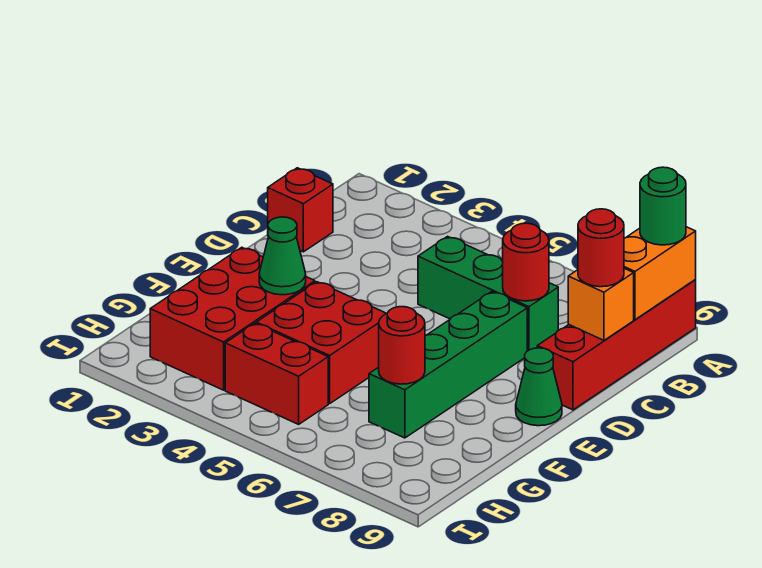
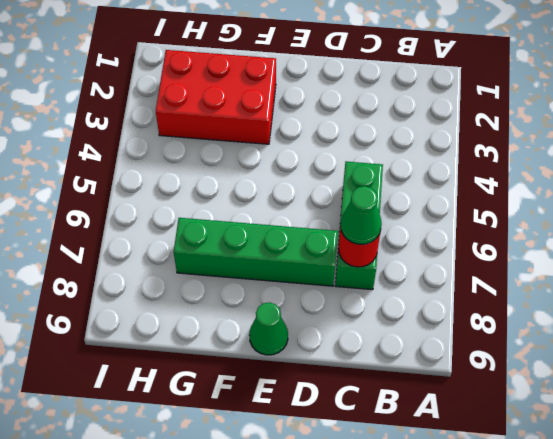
green cone C7 level 3 -> green cone F3 level 2
none -> red brick A9:D9 level 1
none -> red brick C1 level 1
none -> red brick F4:G5 level 1

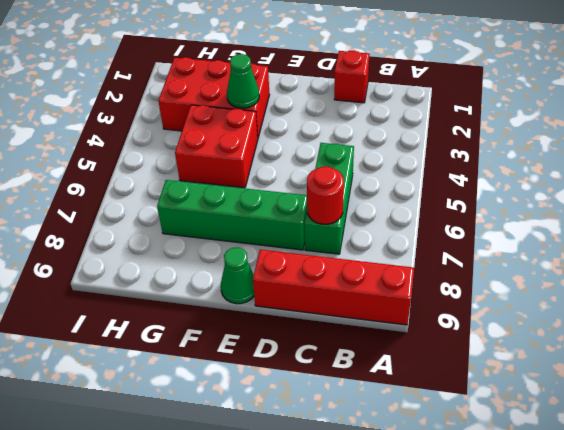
none -> red brick H4:H5 level 1
none -> orange brick A9:B9 level 2
none -> orange brick C9 level 2

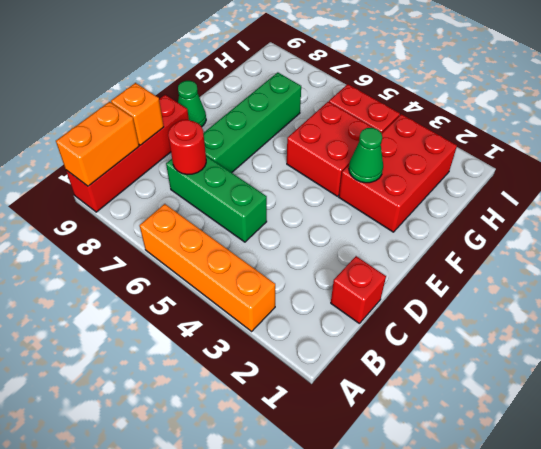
orange brick A3:A6 level 1 -> none
none -> red round brick G7 level 2
none -> green round brick A9 level 3
none -> red round brick C9 level 3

----

Task description. When pictures appear in the records above, leave them out and reproduce exactly each line from the first through the line containing "orange brick A3:A6 level 1 -> none", both included.

Task response.
green cone C7 level 3 -> green cone F3 level 2
none -> red brick A9:D9 level 1
none -> red brick C1 level 1
none -> red brick F4:G5 level 1

none -> red brick H4:H5 level 1
none -> orange brick A9:B9 level 2
none -> orange brick C9 level 2

orange brick A3:A6 level 1 -> none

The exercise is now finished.